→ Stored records
== Segment start ==

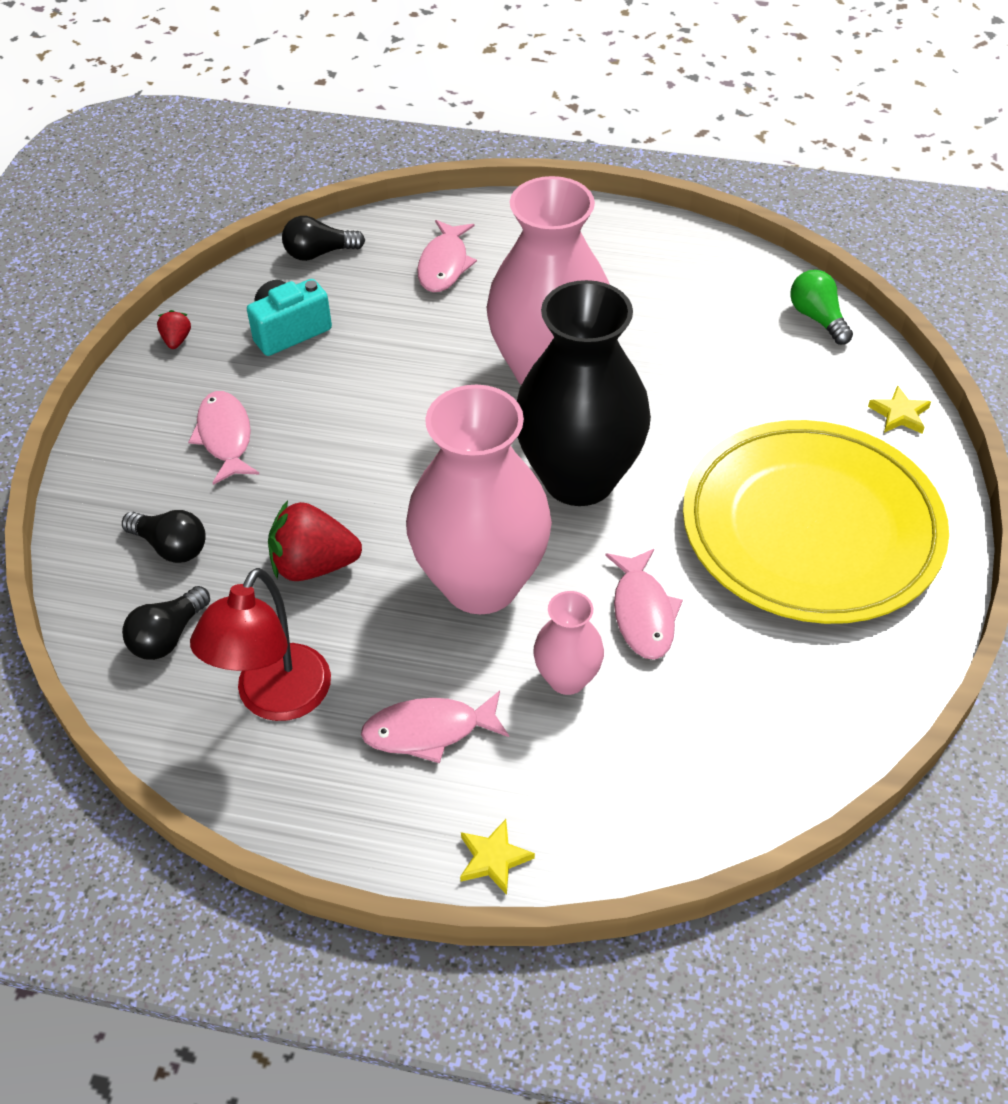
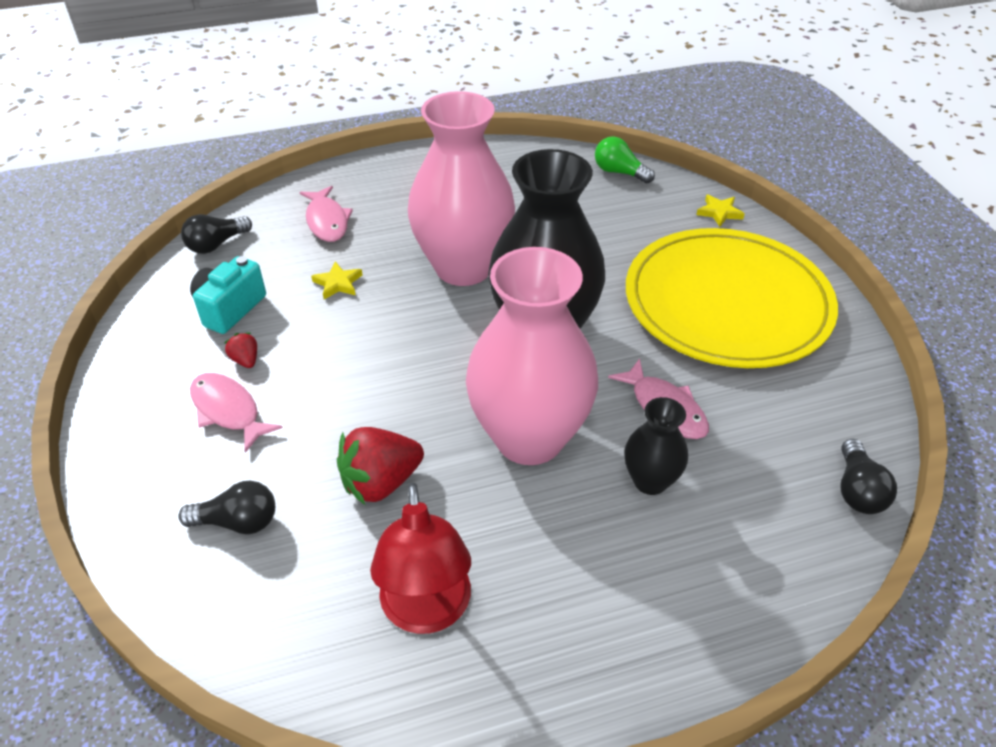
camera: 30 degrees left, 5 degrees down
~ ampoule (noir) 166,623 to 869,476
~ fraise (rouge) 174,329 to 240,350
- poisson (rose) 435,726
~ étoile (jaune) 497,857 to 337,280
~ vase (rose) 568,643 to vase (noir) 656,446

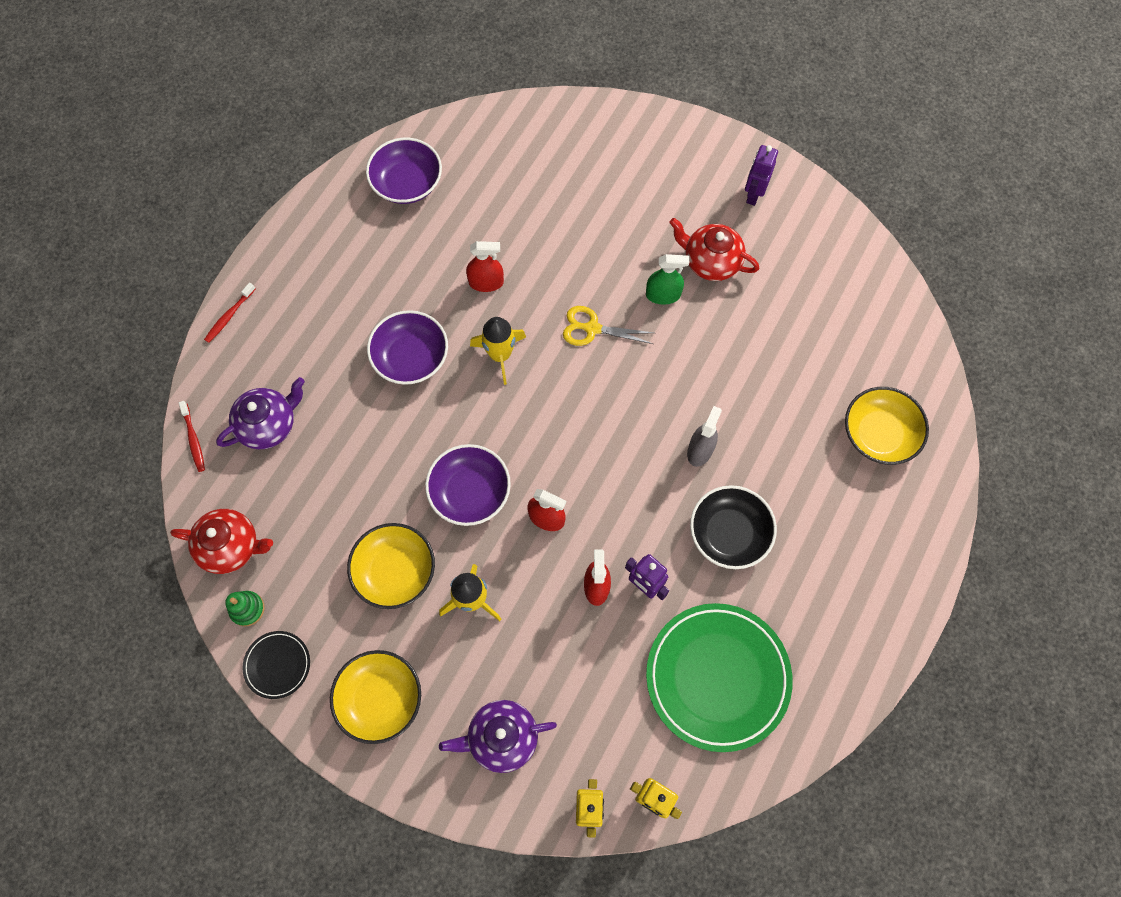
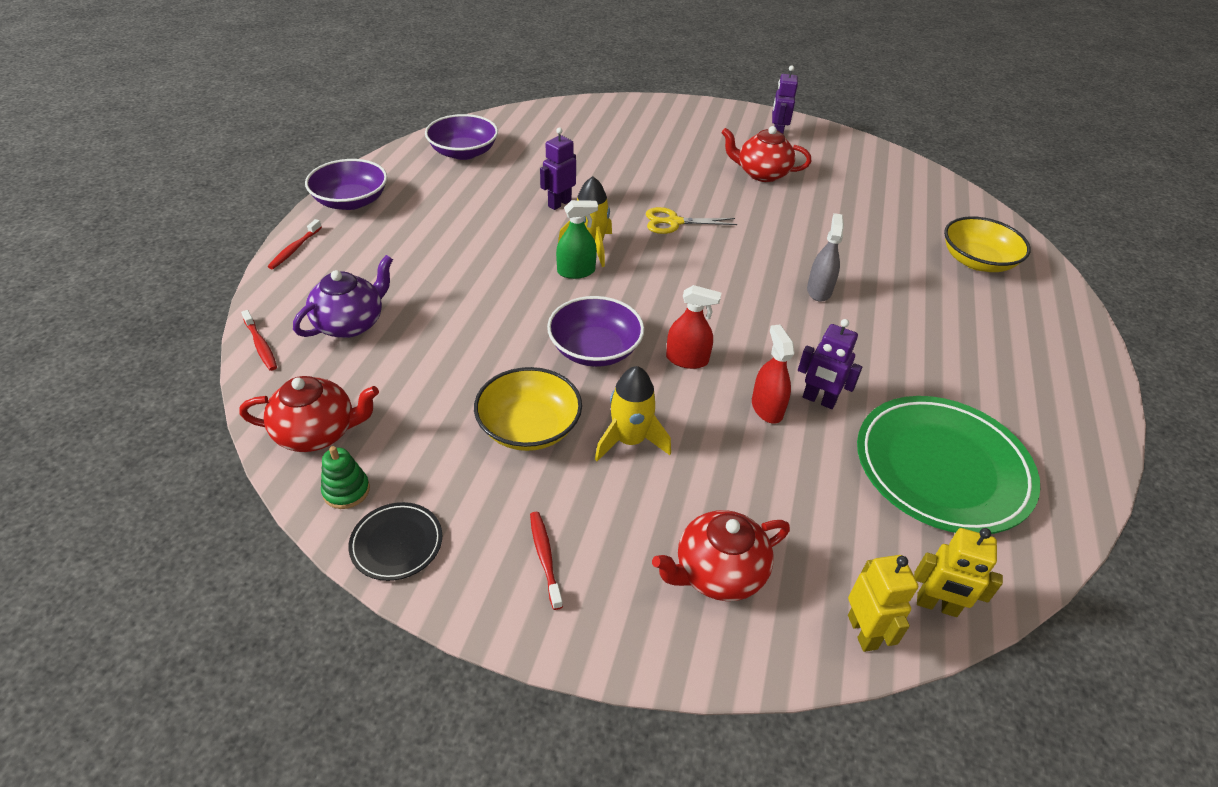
camera: 15 degrees left, 25 degrees down
~ bol (jaune) 375,697 to brosse à dents (rouge) 546,561
~ bol (violet) 407,347 to 346,184
~ théière (violet) 498,736 to théière (rouge) 721,555
~ vaporisateur (rouge) 485,266 to robot (violet) 558,168
~ vaporisateur (vert) 667,279 to 577,239
- bol (noir) 733,527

== Segment end ==

→ What you are asked to do
The data above must be copied exactly. Leave out the pictures.

→ Exercise output
camera: 30 degrees left, 5 degrees down
~ ampoule (noir) 166,623 to 869,476
~ fraise (rouge) 174,329 to 240,350
- poisson (rose) 435,726
~ étoile (jaune) 497,857 to 337,280
~ vase (rose) 568,643 to vase (noir) 656,446

camera: 15 degrees left, 25 degrees down
~ bol (jaune) 375,697 to brosse à dents (rouge) 546,561
~ bol (violet) 407,347 to 346,184
~ théière (violet) 498,736 to théière (rouge) 721,555
~ vaporisateur (rouge) 485,266 to robot (violet) 558,168
~ vaporisateur (vert) 667,279 to 577,239
- bol (noir) 733,527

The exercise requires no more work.